- Assignment: Reproduce every record below exactly as written, leaving out any pictures.

- Source data:
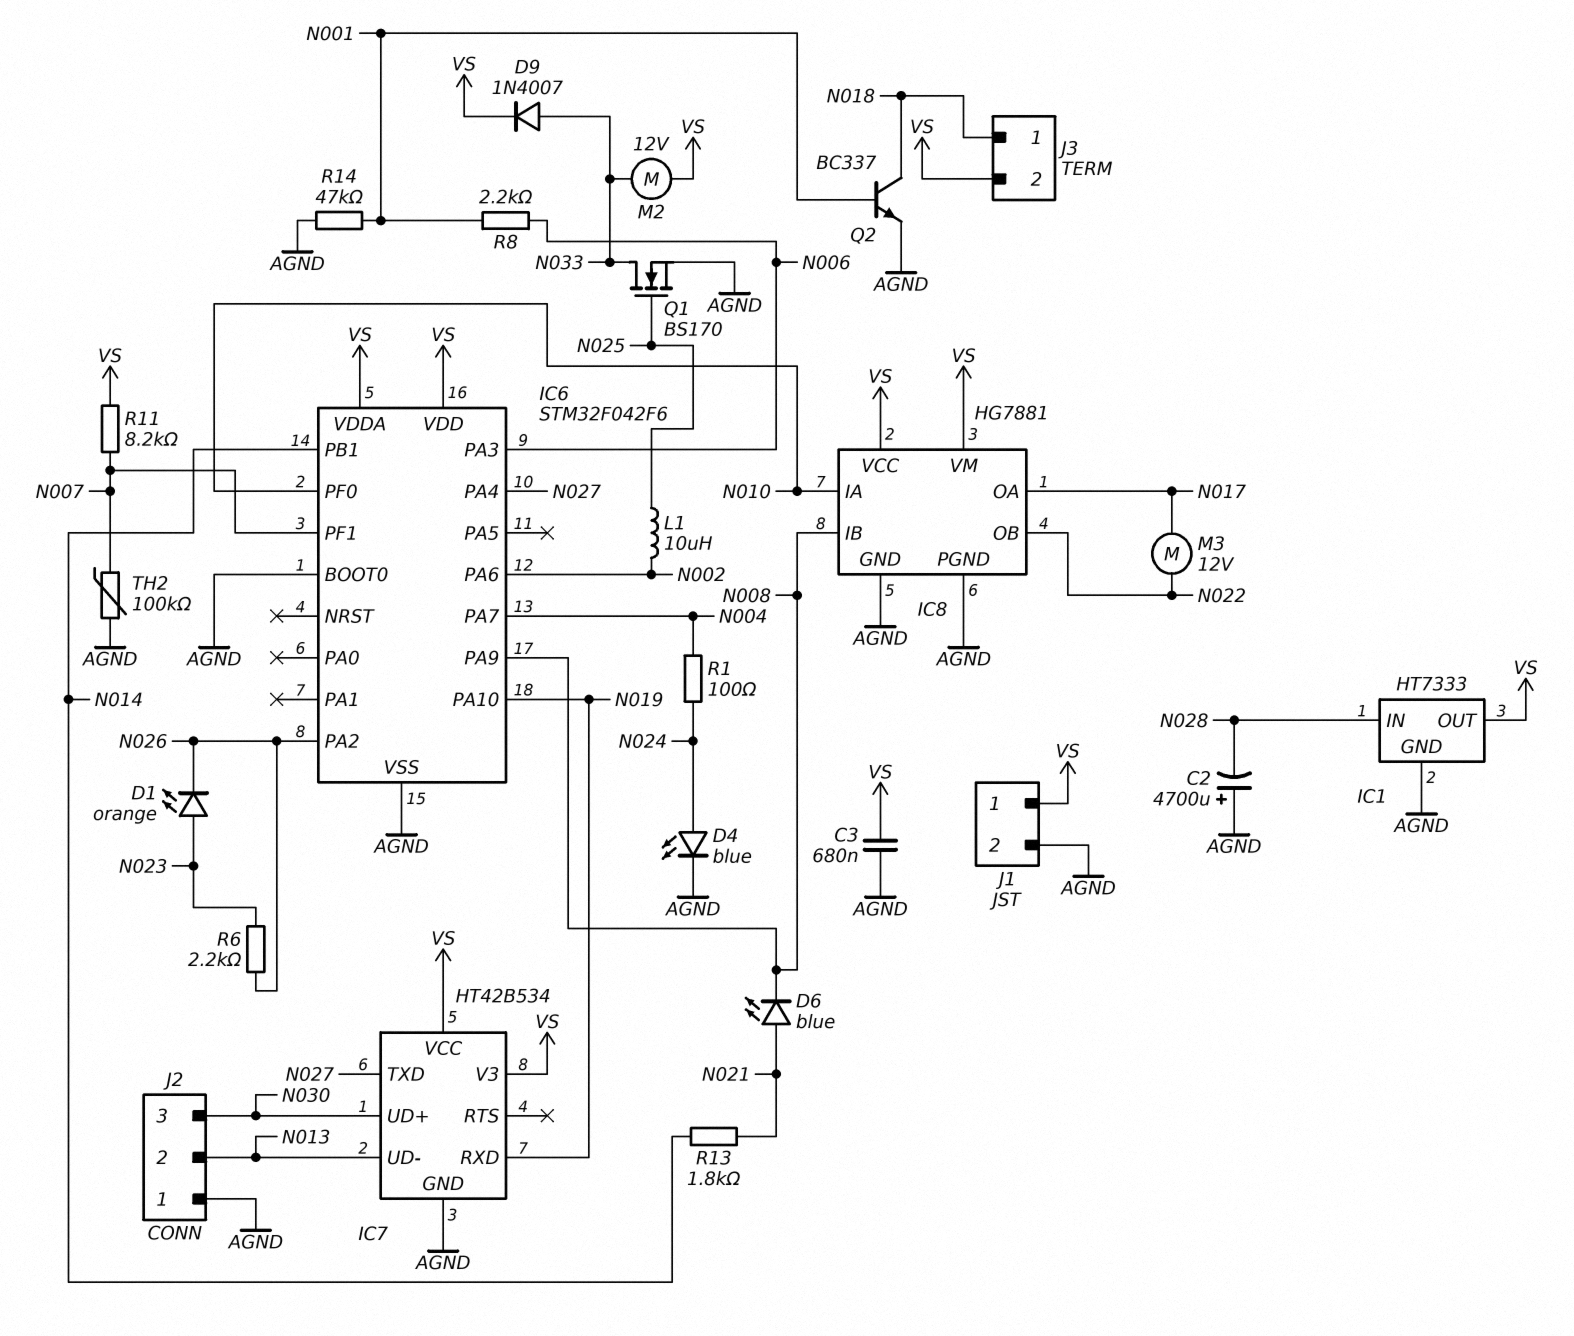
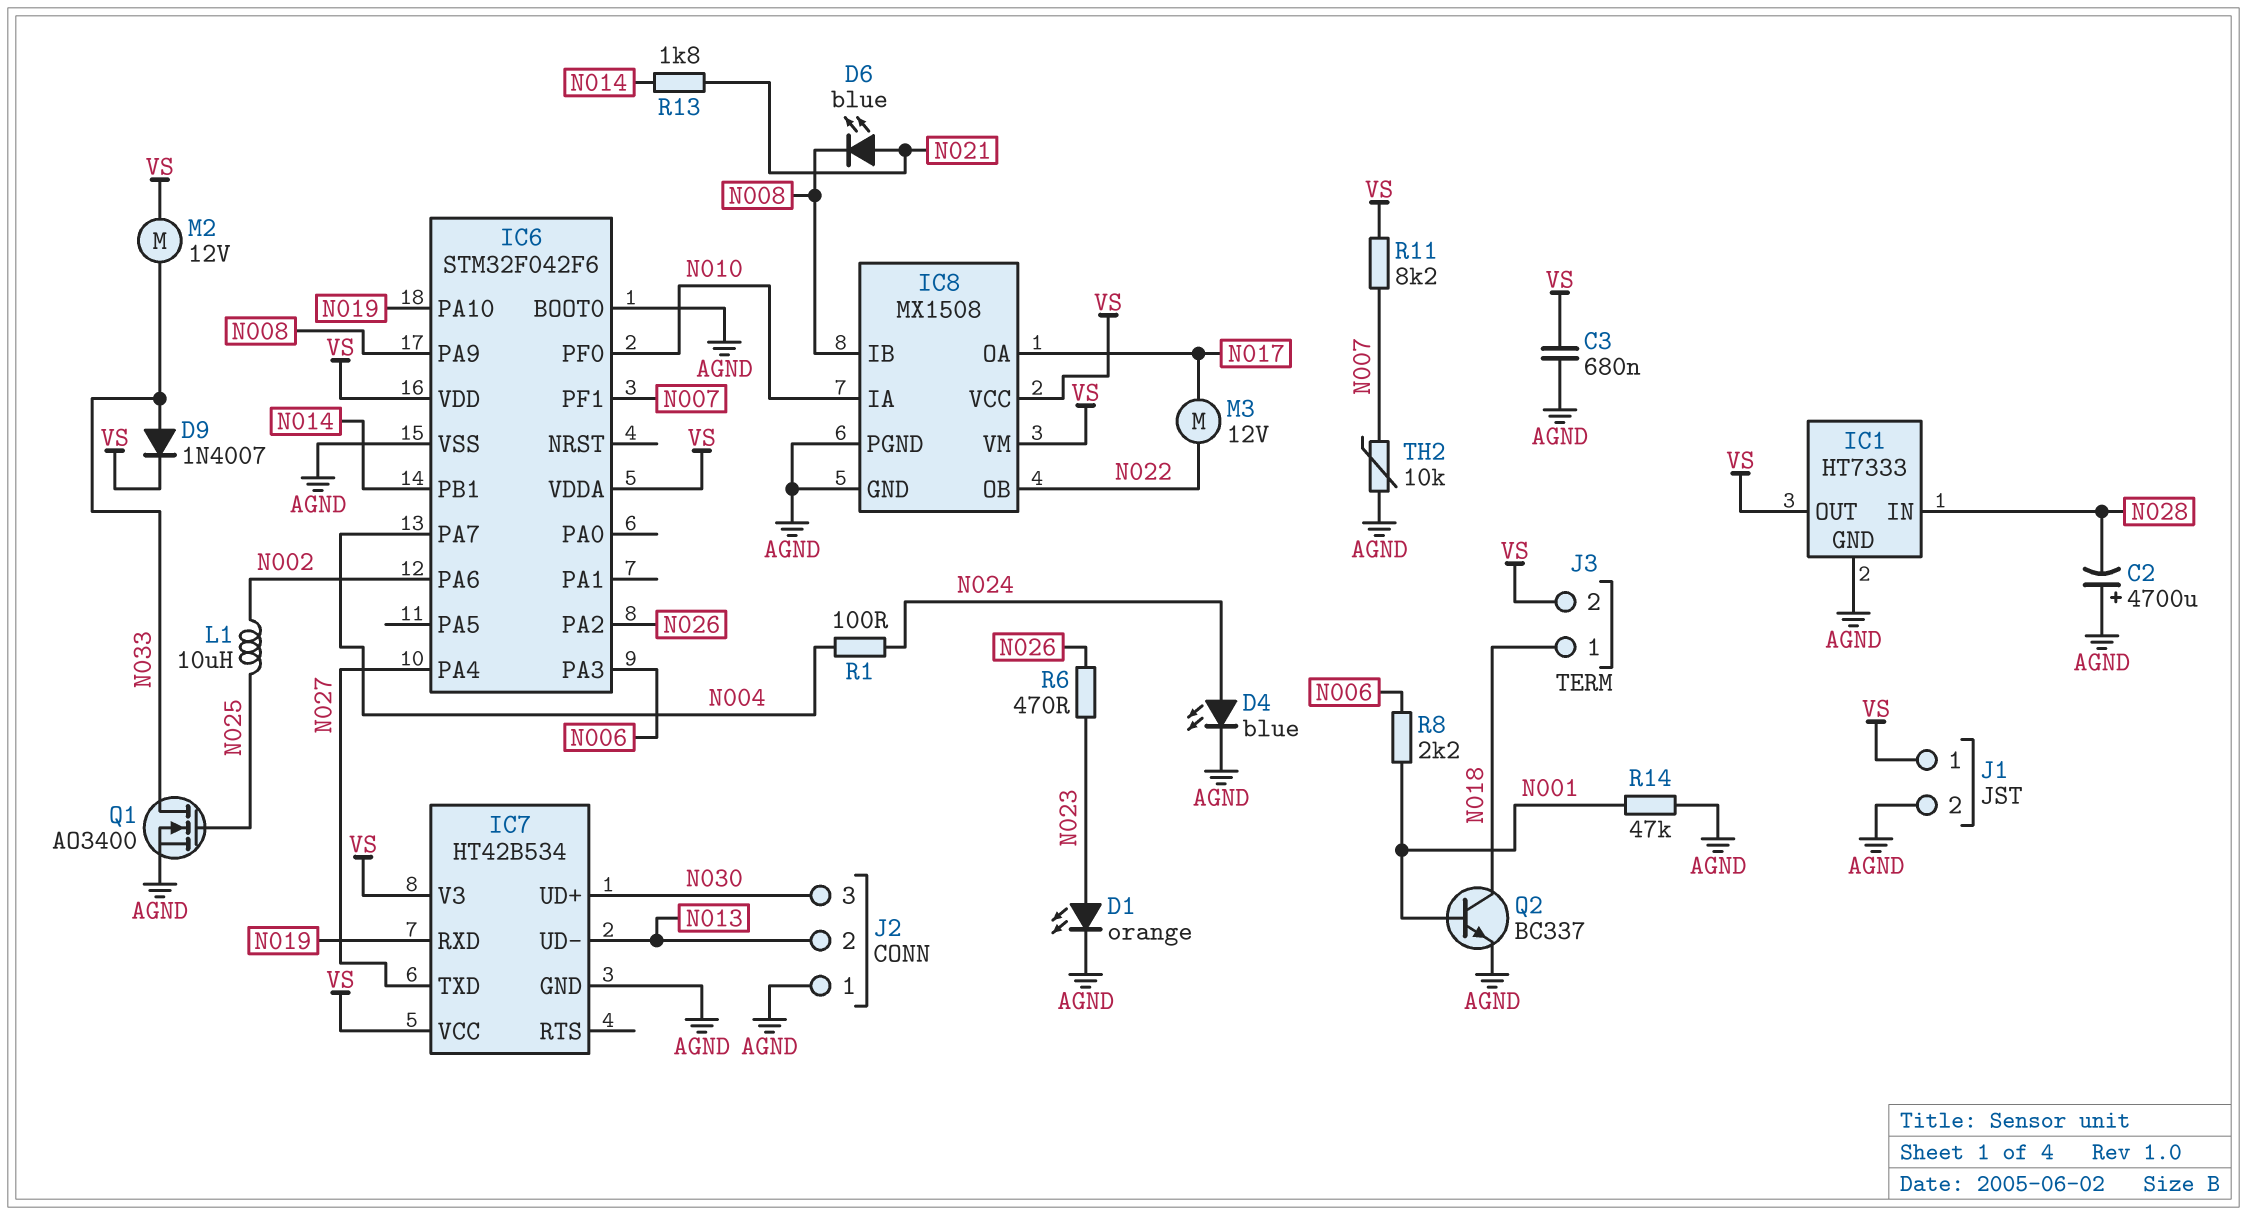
D1: LED orange (A N023, K N026) -> LED orange (A N023, K AGND)
IC8: HG7881 -> MX1508
Q1: NMOS BS170 (G N025, D N033, S AGND) -> NMOS AO3400 (G N025, D N033, S AGND)
R6: 2.2k (N023, N026) -> 470 (N023, N026)
TH2: 100k (AGND, N007) -> 10k (AGND, N007)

- Written response:
D1: LED orange (A N023, K N026) -> LED orange (A N023, K AGND)
IC8: HG7881 -> MX1508
Q1: NMOS BS170 (G N025, D N033, S AGND) -> NMOS AO3400 (G N025, D N033, S AGND)
R6: 2.2k (N023, N026) -> 470 (N023, N026)
TH2: 100k (AGND, N007) -> 10k (AGND, N007)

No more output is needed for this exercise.